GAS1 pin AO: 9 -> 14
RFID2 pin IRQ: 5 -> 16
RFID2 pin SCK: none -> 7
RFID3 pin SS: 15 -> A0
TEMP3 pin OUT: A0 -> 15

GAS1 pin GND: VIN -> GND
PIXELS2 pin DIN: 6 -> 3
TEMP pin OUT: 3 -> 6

+++++

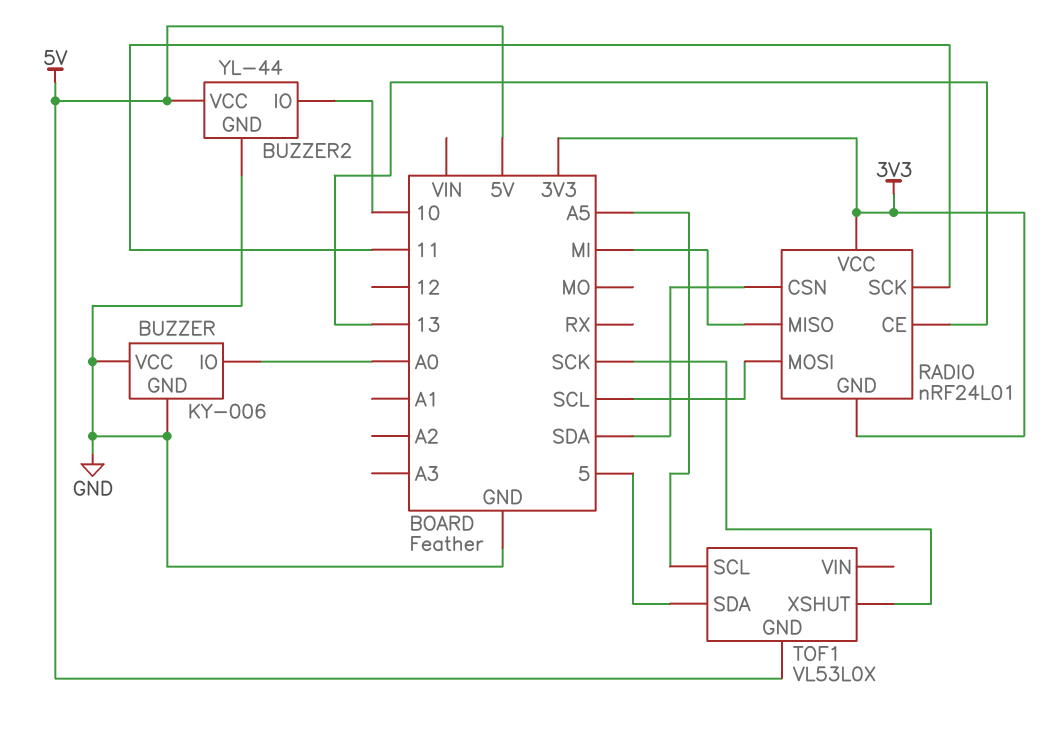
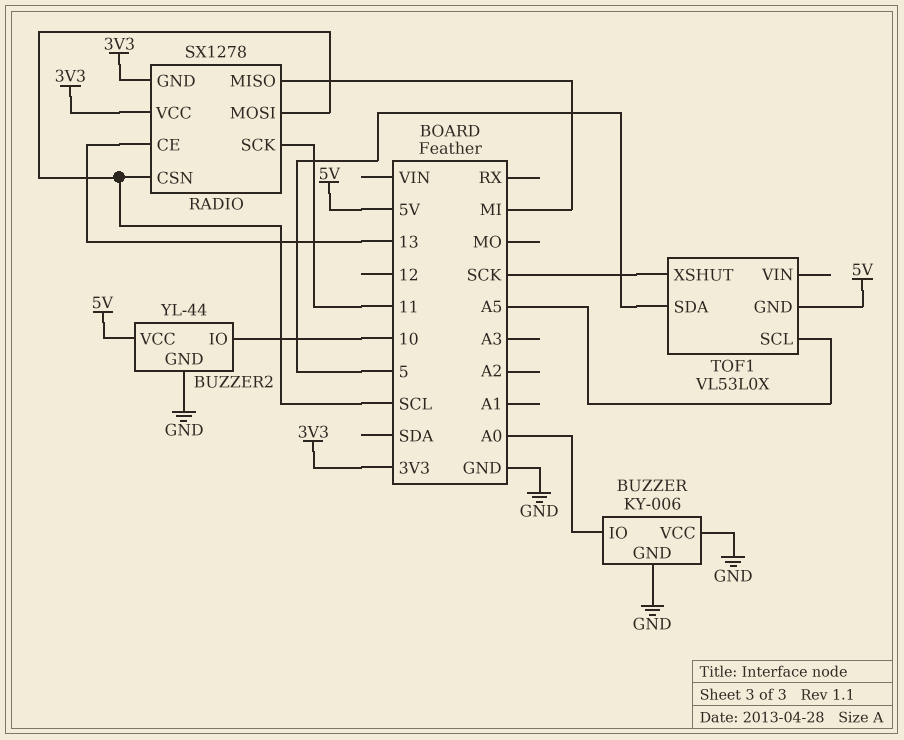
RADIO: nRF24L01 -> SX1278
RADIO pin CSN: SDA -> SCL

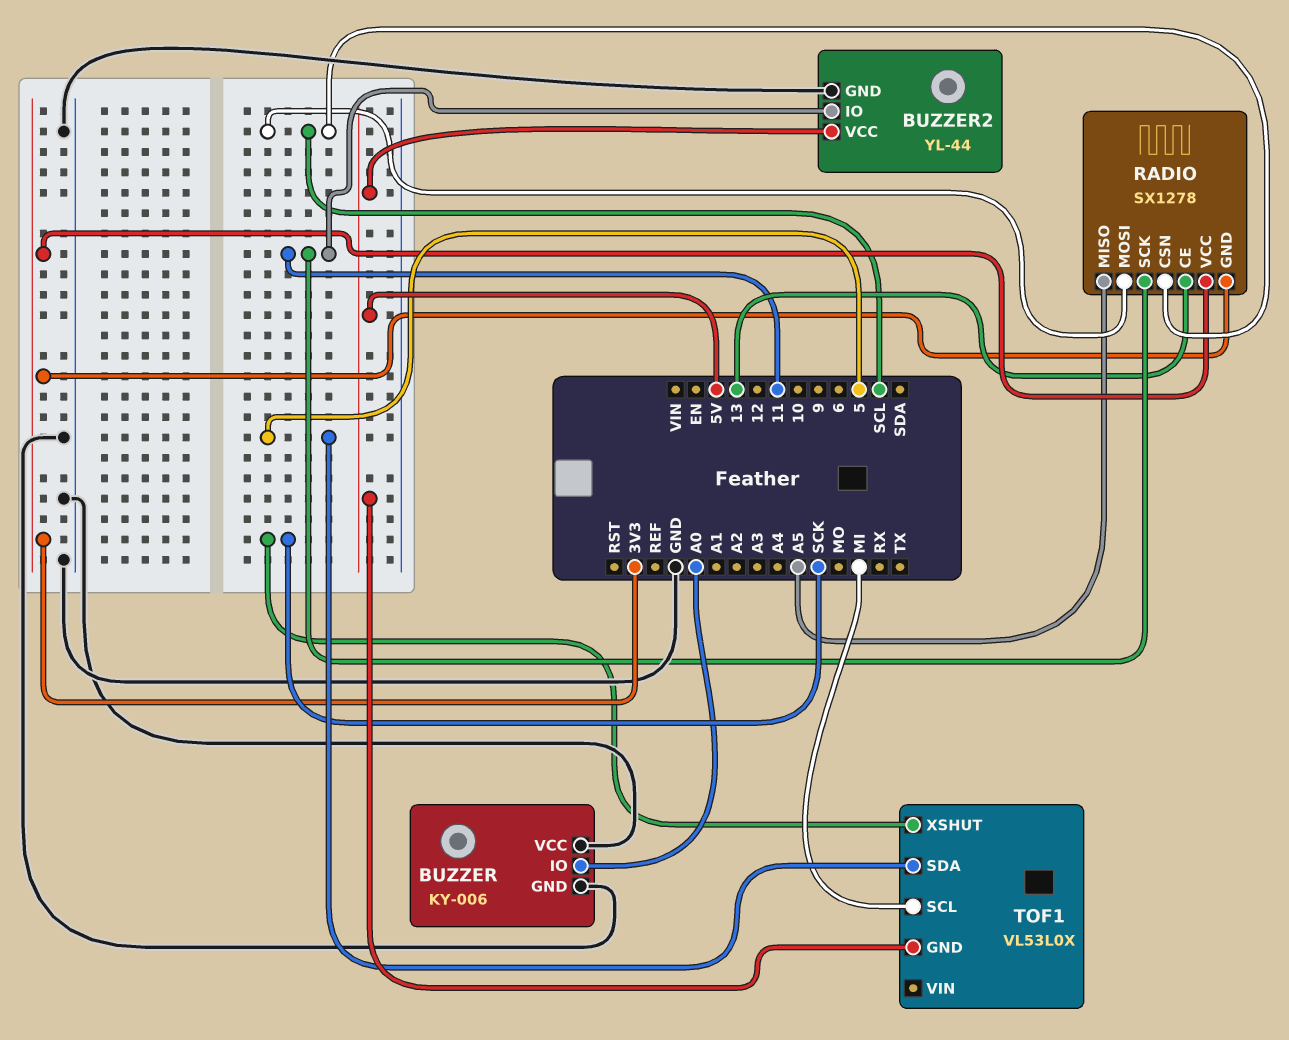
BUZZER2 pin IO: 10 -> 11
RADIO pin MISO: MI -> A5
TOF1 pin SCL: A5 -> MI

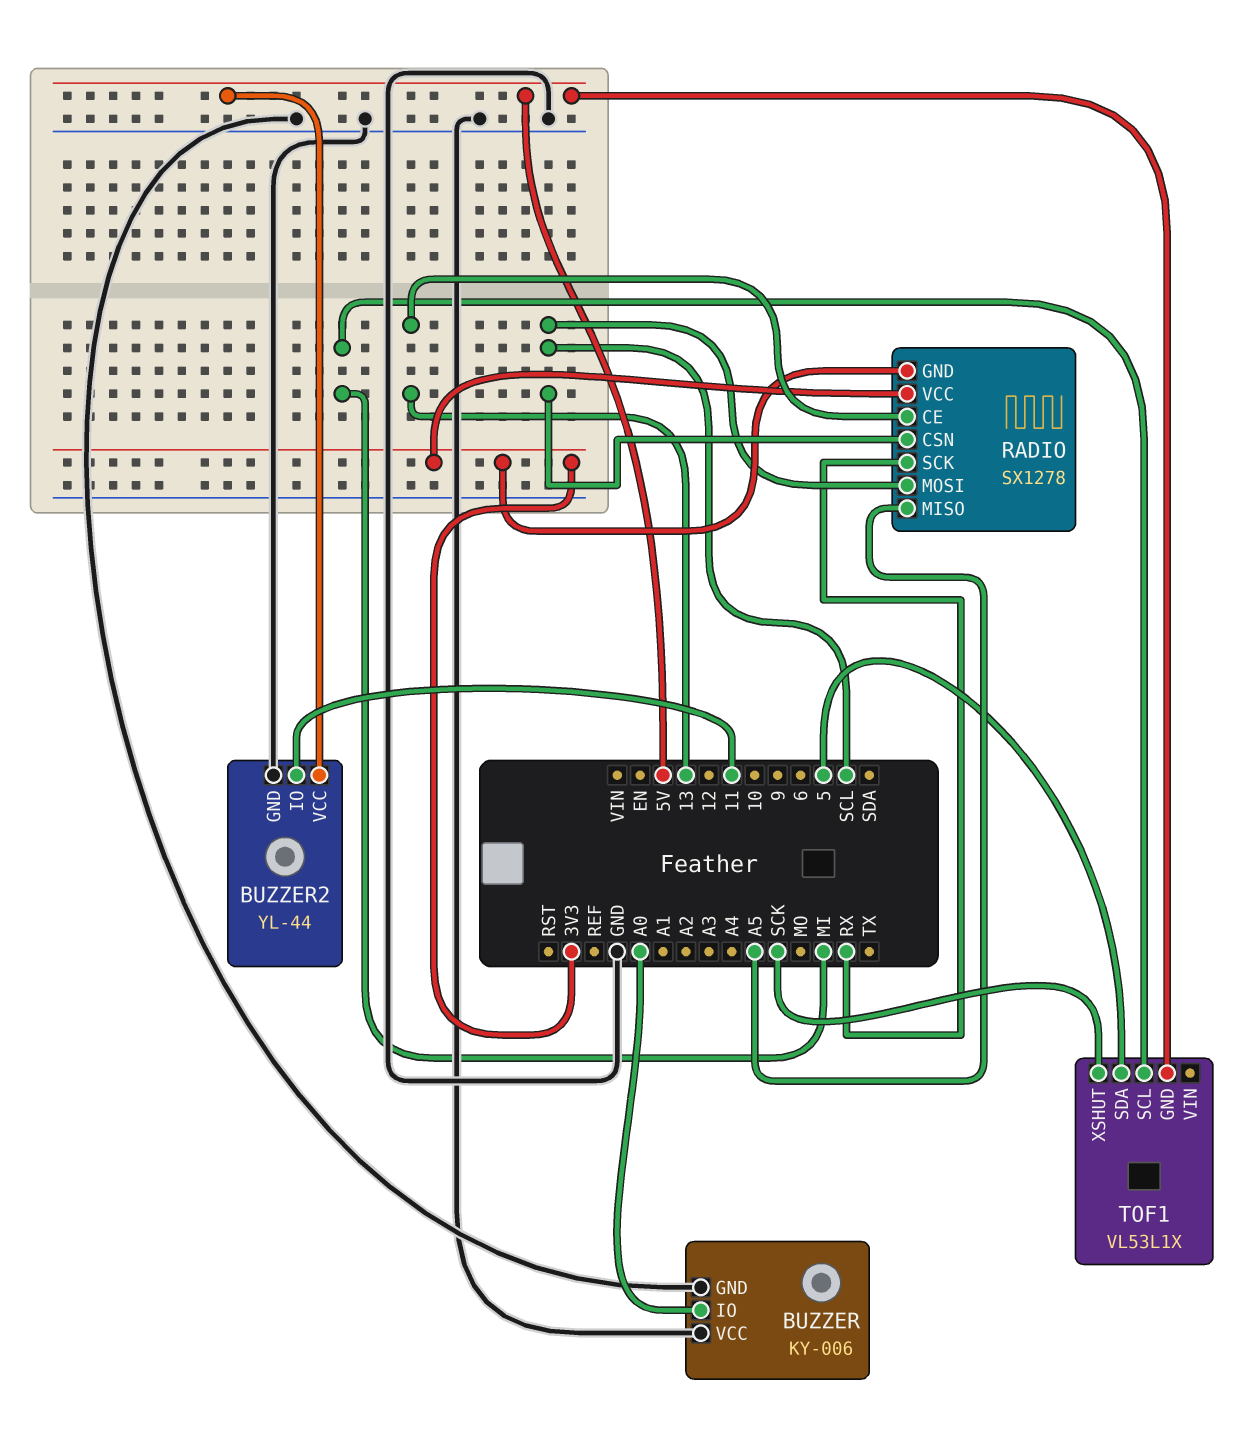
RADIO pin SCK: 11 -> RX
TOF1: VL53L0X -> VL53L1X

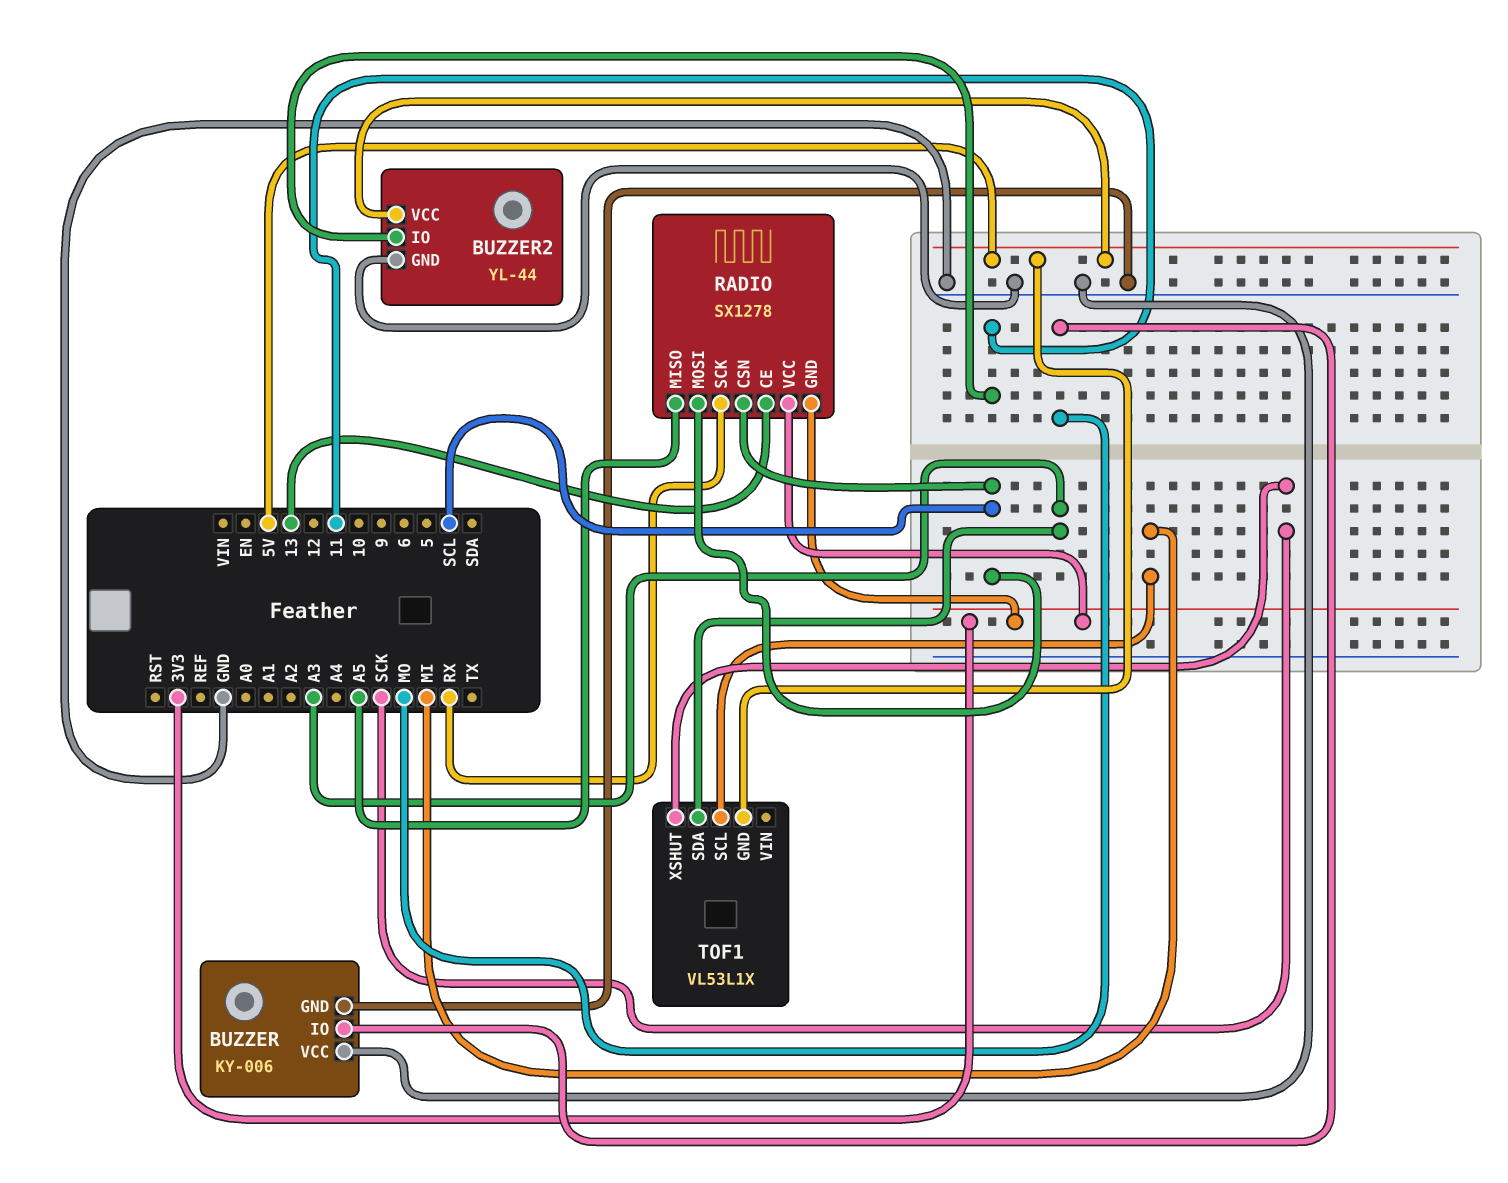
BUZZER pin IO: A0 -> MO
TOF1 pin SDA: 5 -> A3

+++++

TO DO >>
When the line with "GAS1 pin GND: VIN -> GND" is reached in the data above, begin copying, and stop after the line with "TEMP pin OUT: 3 -> 6"; copy each line exactly, both ends included.

YOUR SOLUTION >>
GAS1 pin GND: VIN -> GND
PIXELS2 pin DIN: 6 -> 3
TEMP pin OUT: 3 -> 6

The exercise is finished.